[Opening Data records section]
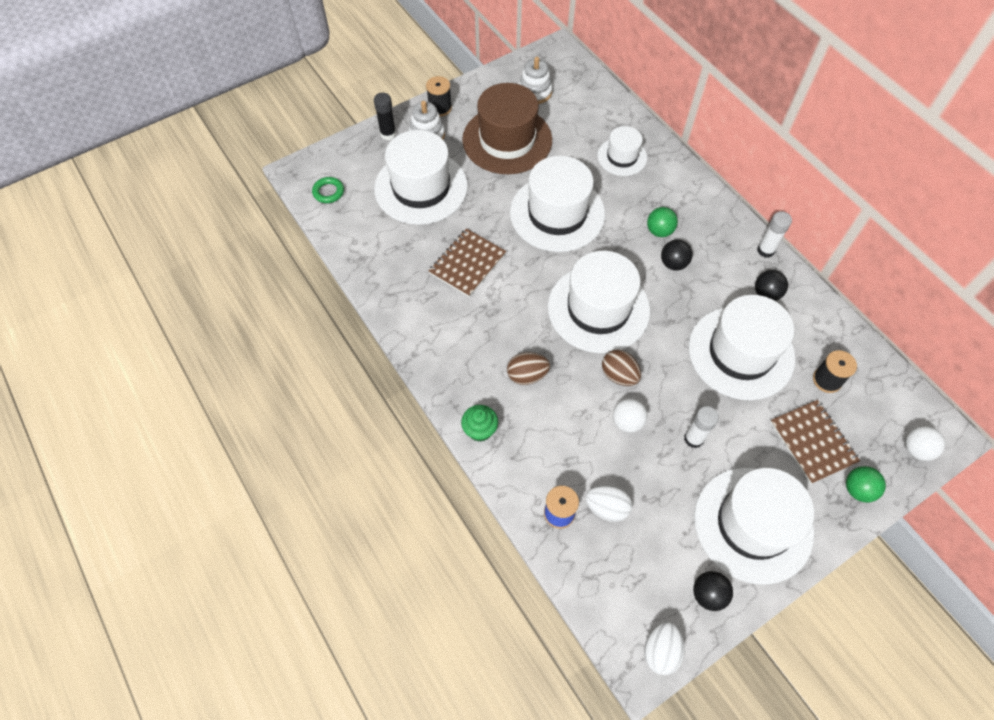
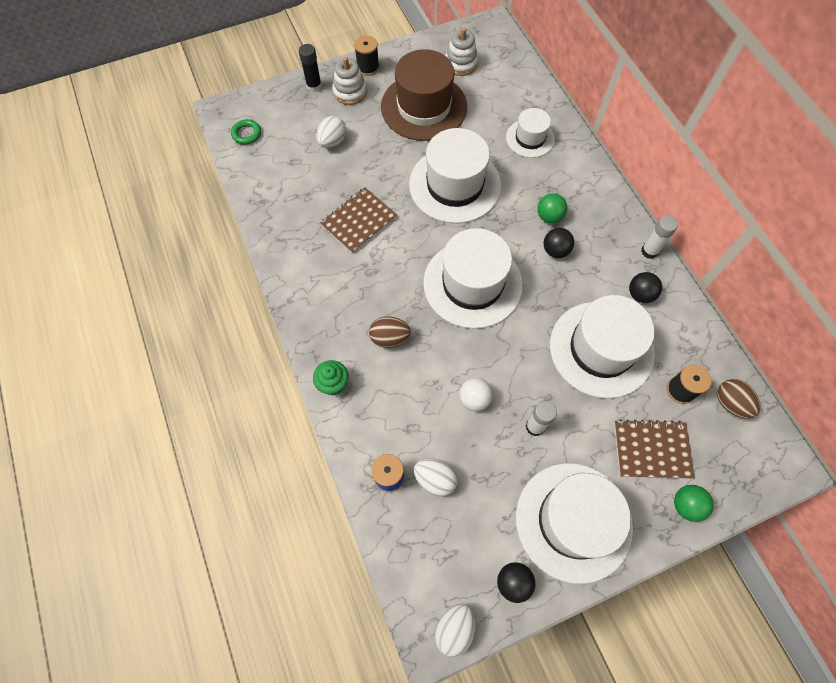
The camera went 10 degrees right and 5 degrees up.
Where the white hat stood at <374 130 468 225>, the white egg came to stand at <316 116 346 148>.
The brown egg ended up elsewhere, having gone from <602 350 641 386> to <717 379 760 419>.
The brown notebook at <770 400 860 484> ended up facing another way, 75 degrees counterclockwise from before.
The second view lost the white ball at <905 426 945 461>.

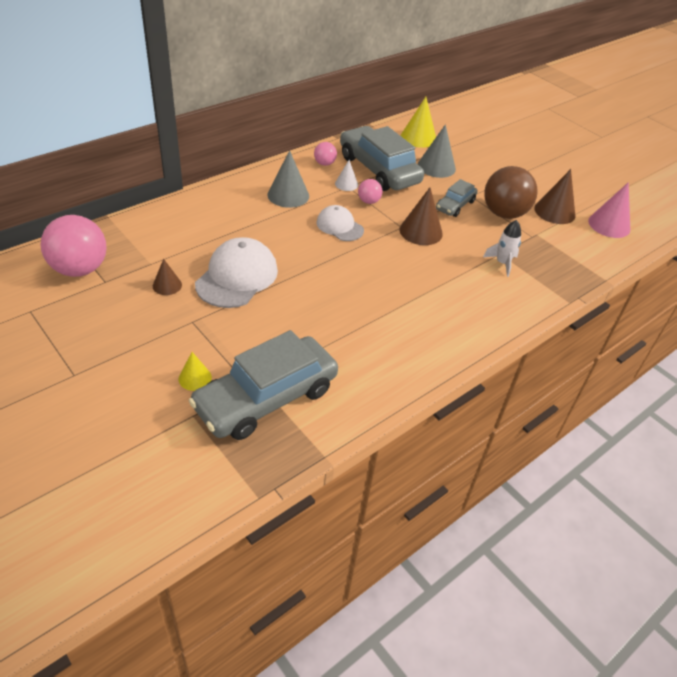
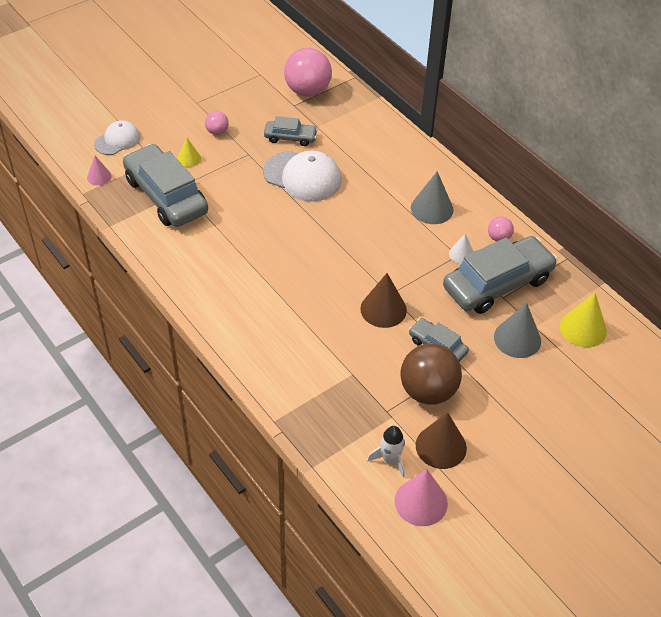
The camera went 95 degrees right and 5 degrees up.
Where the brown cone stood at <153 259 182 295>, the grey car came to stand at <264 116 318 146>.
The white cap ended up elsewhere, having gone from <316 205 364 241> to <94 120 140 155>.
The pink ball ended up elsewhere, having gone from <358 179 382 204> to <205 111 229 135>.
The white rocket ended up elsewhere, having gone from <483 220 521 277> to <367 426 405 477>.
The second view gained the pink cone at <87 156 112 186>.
[Closing Data records section]
Quote exactly and only the lines from the one holding "The white cap" through the end of the data.

Answer for this exercise ::
The white cap ended up elsewhere, having gone from <316 205 364 241> to <94 120 140 155>.
The pink ball ended up elsewhere, having gone from <358 179 382 204> to <205 111 229 135>.
The white rocket ended up elsewhere, having gone from <483 220 521 277> to <367 426 405 477>.
The second view gained the pink cone at <87 156 112 186>.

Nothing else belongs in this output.